━━━━━ Entries supplied ━━━━━
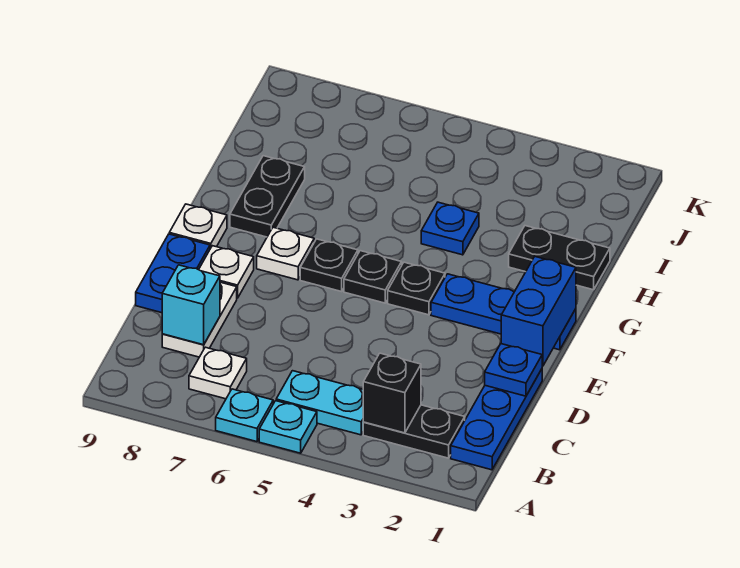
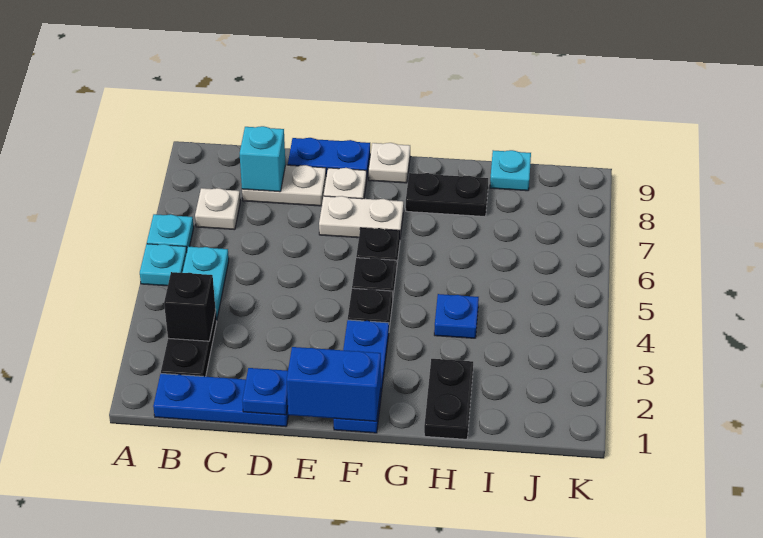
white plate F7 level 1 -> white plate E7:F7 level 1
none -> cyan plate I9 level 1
━━━━━
━━━━━ Entries supplied ━━━━━
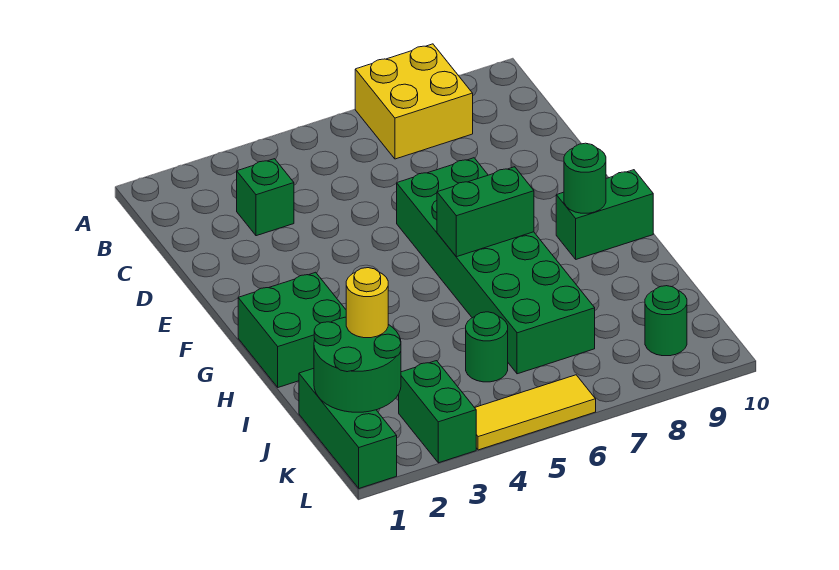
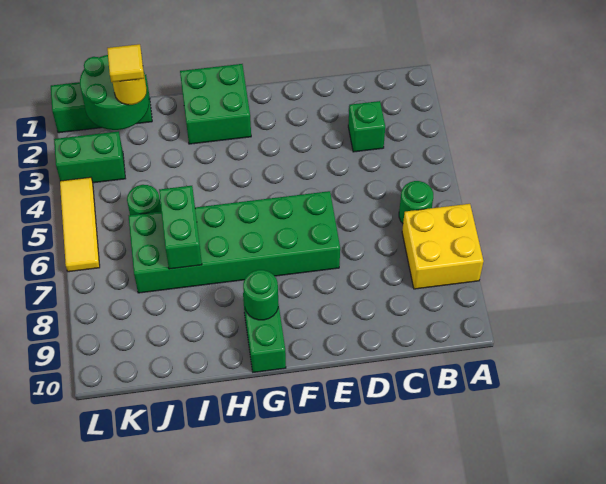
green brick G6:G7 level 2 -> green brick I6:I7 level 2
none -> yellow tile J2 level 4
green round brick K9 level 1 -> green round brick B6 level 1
━━━━━
Task objective:
Would you please return all lines from the listing above that contain "plate"?

Solution to the problem:
white plate F7 level 1 -> white plate E7:F7 level 1
none -> cyan plate I9 level 1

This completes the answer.